══ INPUT
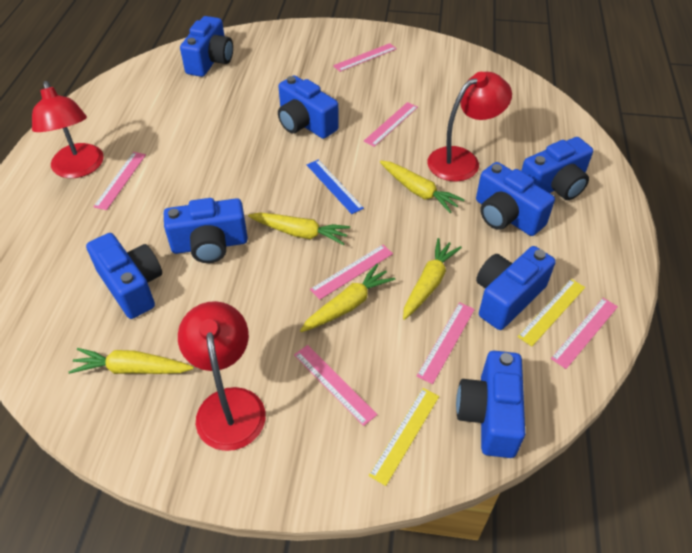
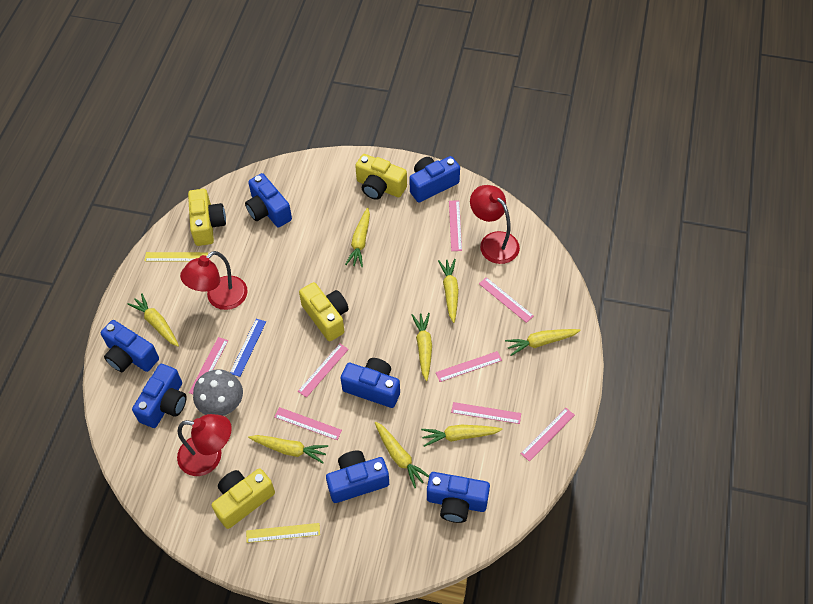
blue camera: 8 -> 7
grey mushroom: 0 -> 1
pink ruler: 7 -> 8
yellow camera: 0 -> 4
yellow carrot: 5 -> 8

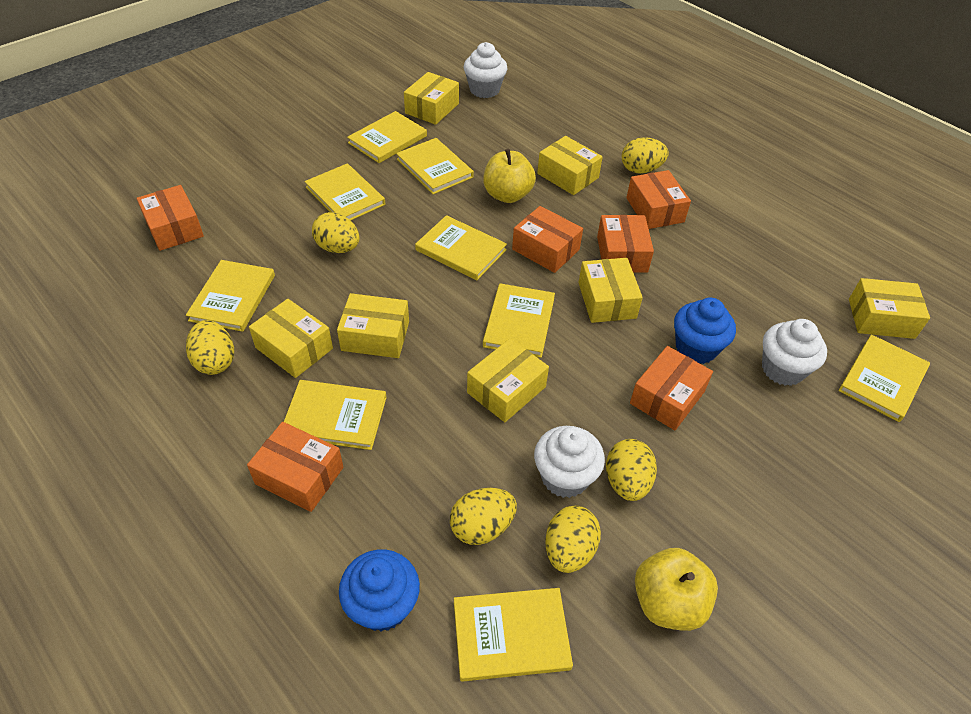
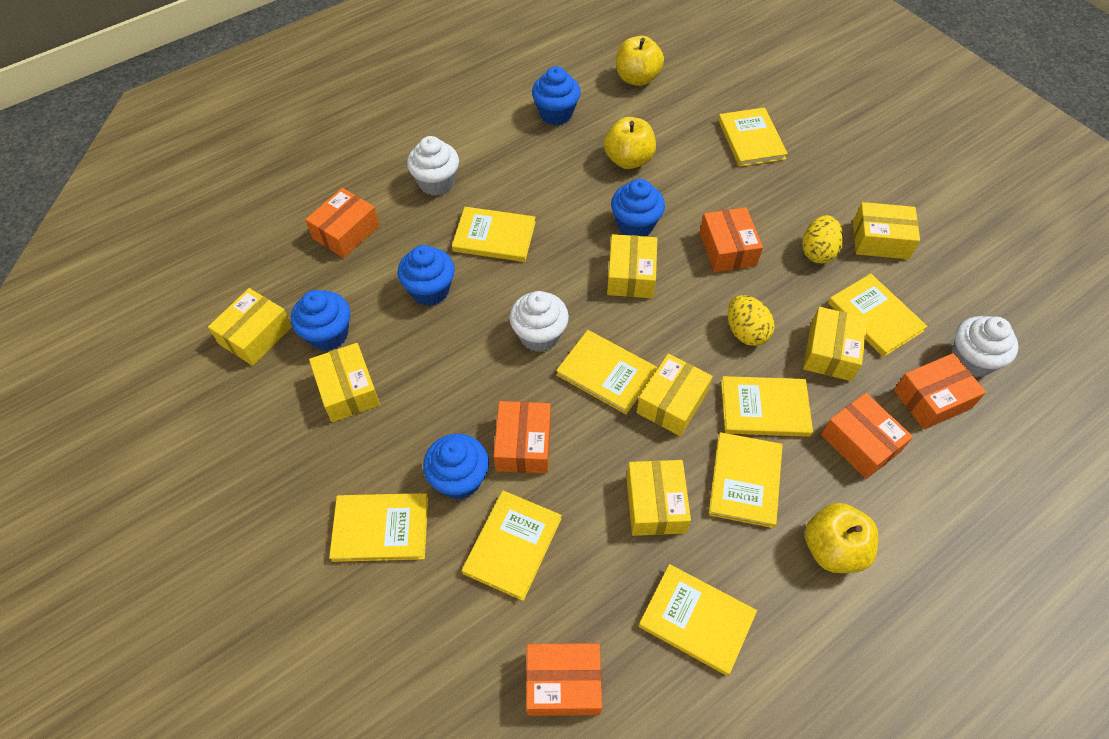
blue cupcake: 2 -> 5
yellow apple: 2 -> 3
yellow egg: 6 -> 2

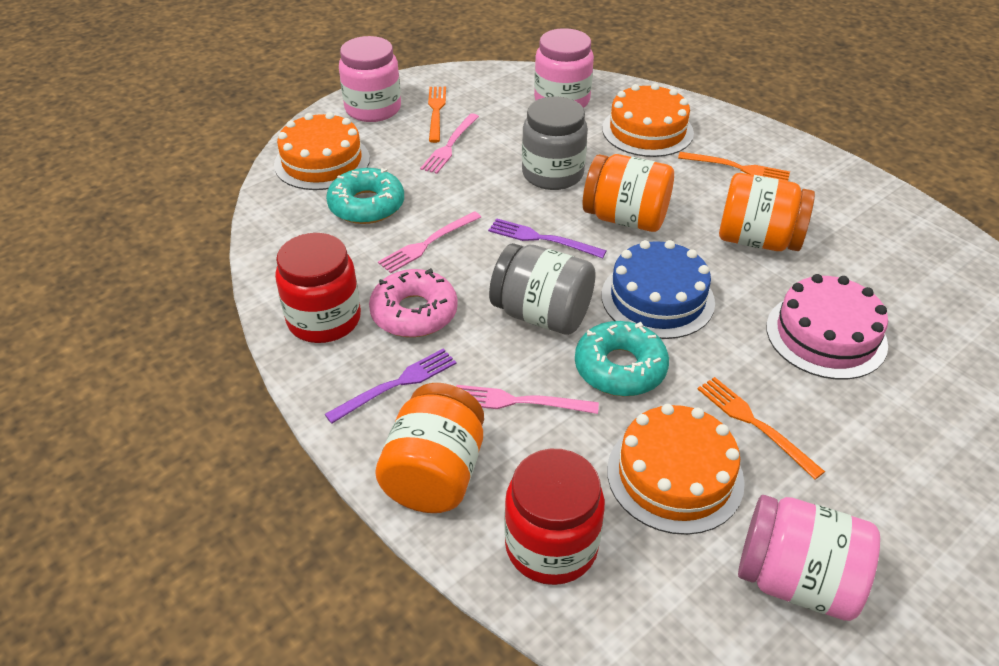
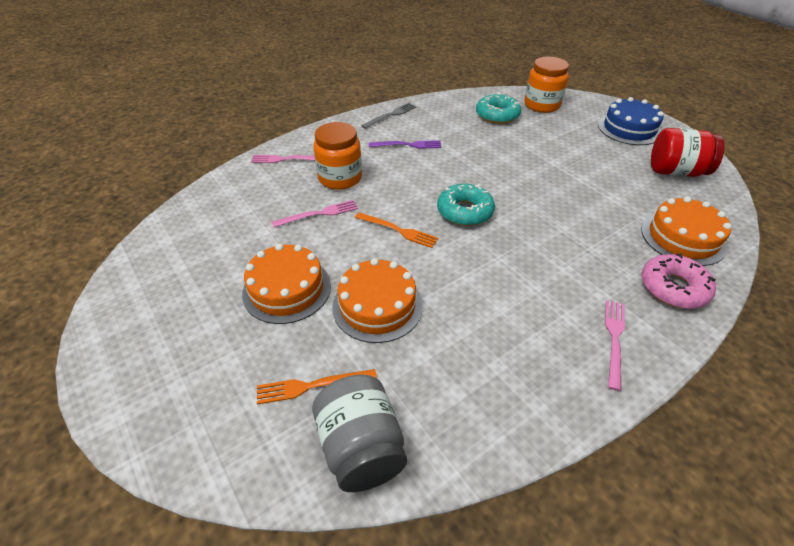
grey fork: 0 -> 1
grey jar: 2 -> 1
orange fork: 3 -> 2
orange jar: 3 -> 2
pink cake: 1 -> 0
pink jar: 3 -> 0
purple fork: 2 -> 1
red jar: 2 -> 1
════
* WHAT YOU SHOULD DO
Where pictures appear, drop them, and reproduce exactly only the lines running from the beginning of the data to the line that contains "pink jar: 3 -> 0", inclusive.

* SOLUTION TO THIS PROBLEM
blue camera: 8 -> 7
grey mushroom: 0 -> 1
pink ruler: 7 -> 8
yellow camera: 0 -> 4
yellow carrot: 5 -> 8

blue cupcake: 2 -> 5
yellow apple: 2 -> 3
yellow egg: 6 -> 2

grey fork: 0 -> 1
grey jar: 2 -> 1
orange fork: 3 -> 2
orange jar: 3 -> 2
pink cake: 1 -> 0
pink jar: 3 -> 0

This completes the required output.